(Stored dataset items)
= = = = = = =
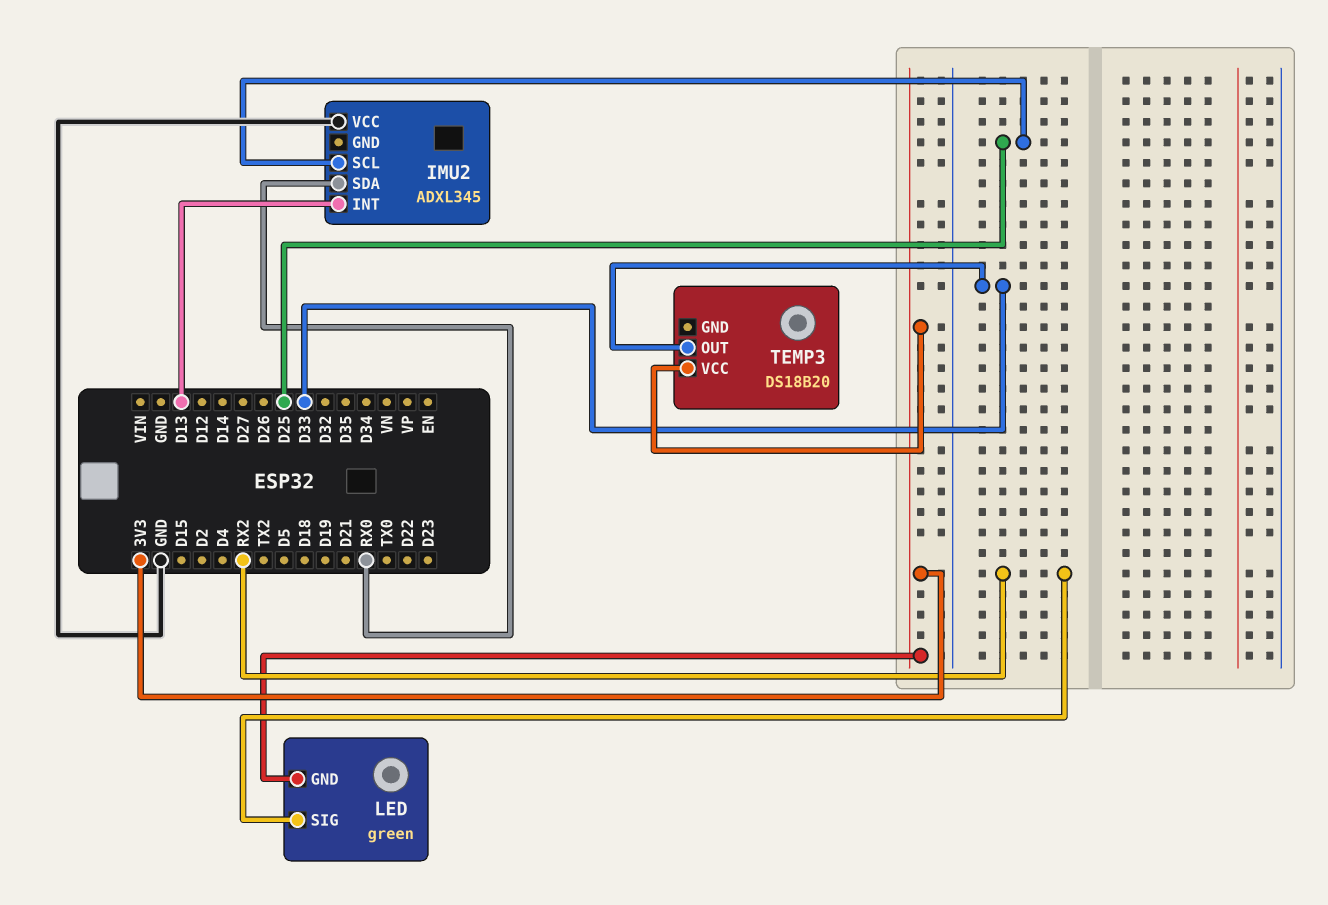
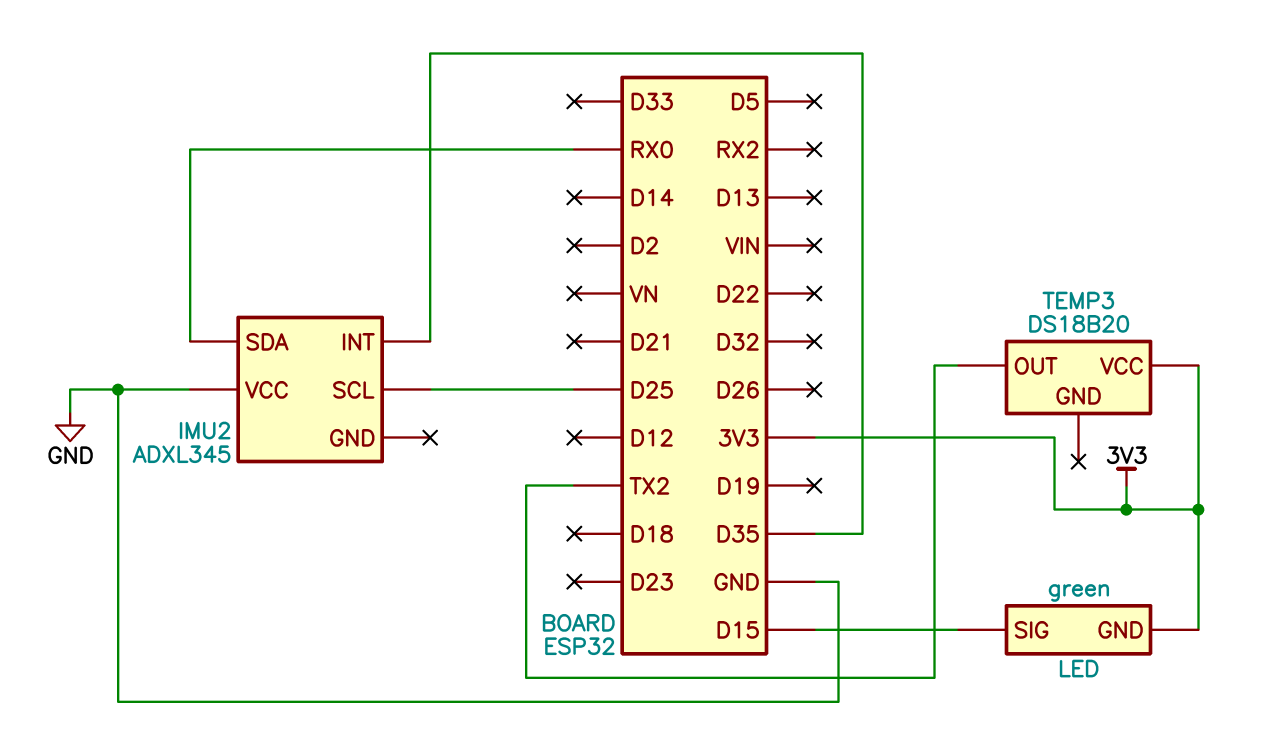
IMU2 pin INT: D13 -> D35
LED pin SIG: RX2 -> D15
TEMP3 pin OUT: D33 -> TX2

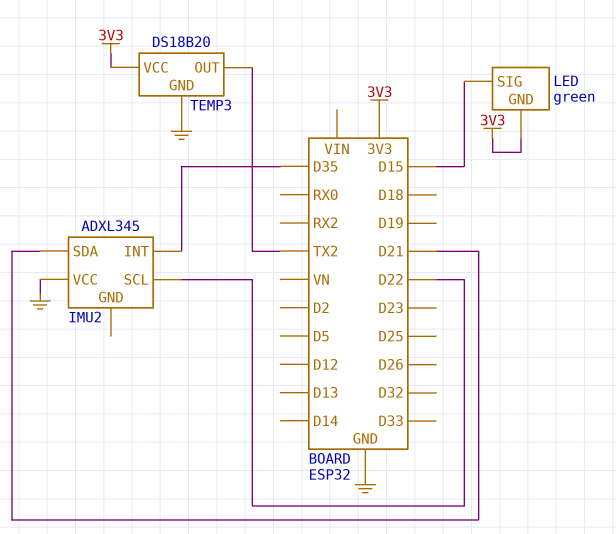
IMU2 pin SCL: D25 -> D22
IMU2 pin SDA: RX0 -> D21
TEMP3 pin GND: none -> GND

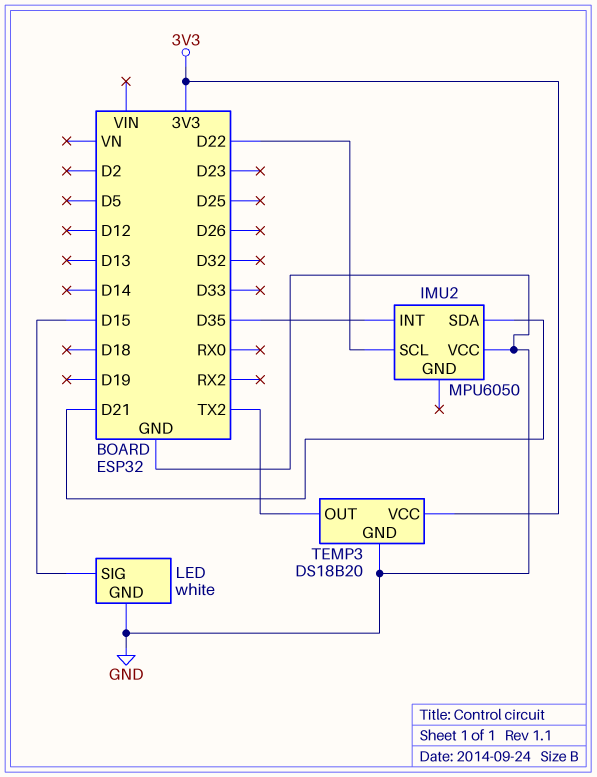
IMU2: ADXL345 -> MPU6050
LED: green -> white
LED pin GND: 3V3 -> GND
= = = = = = =
• Instructions to follow: Line by line, restate the data above exactly as it stands, minus the pictures.

• Written answer:
IMU2 pin INT: D13 -> D35
LED pin SIG: RX2 -> D15
TEMP3 pin OUT: D33 -> TX2

IMU2 pin SCL: D25 -> D22
IMU2 pin SDA: RX0 -> D21
TEMP3 pin GND: none -> GND

IMU2: ADXL345 -> MPU6050
LED: green -> white
LED pin GND: 3V3 -> GND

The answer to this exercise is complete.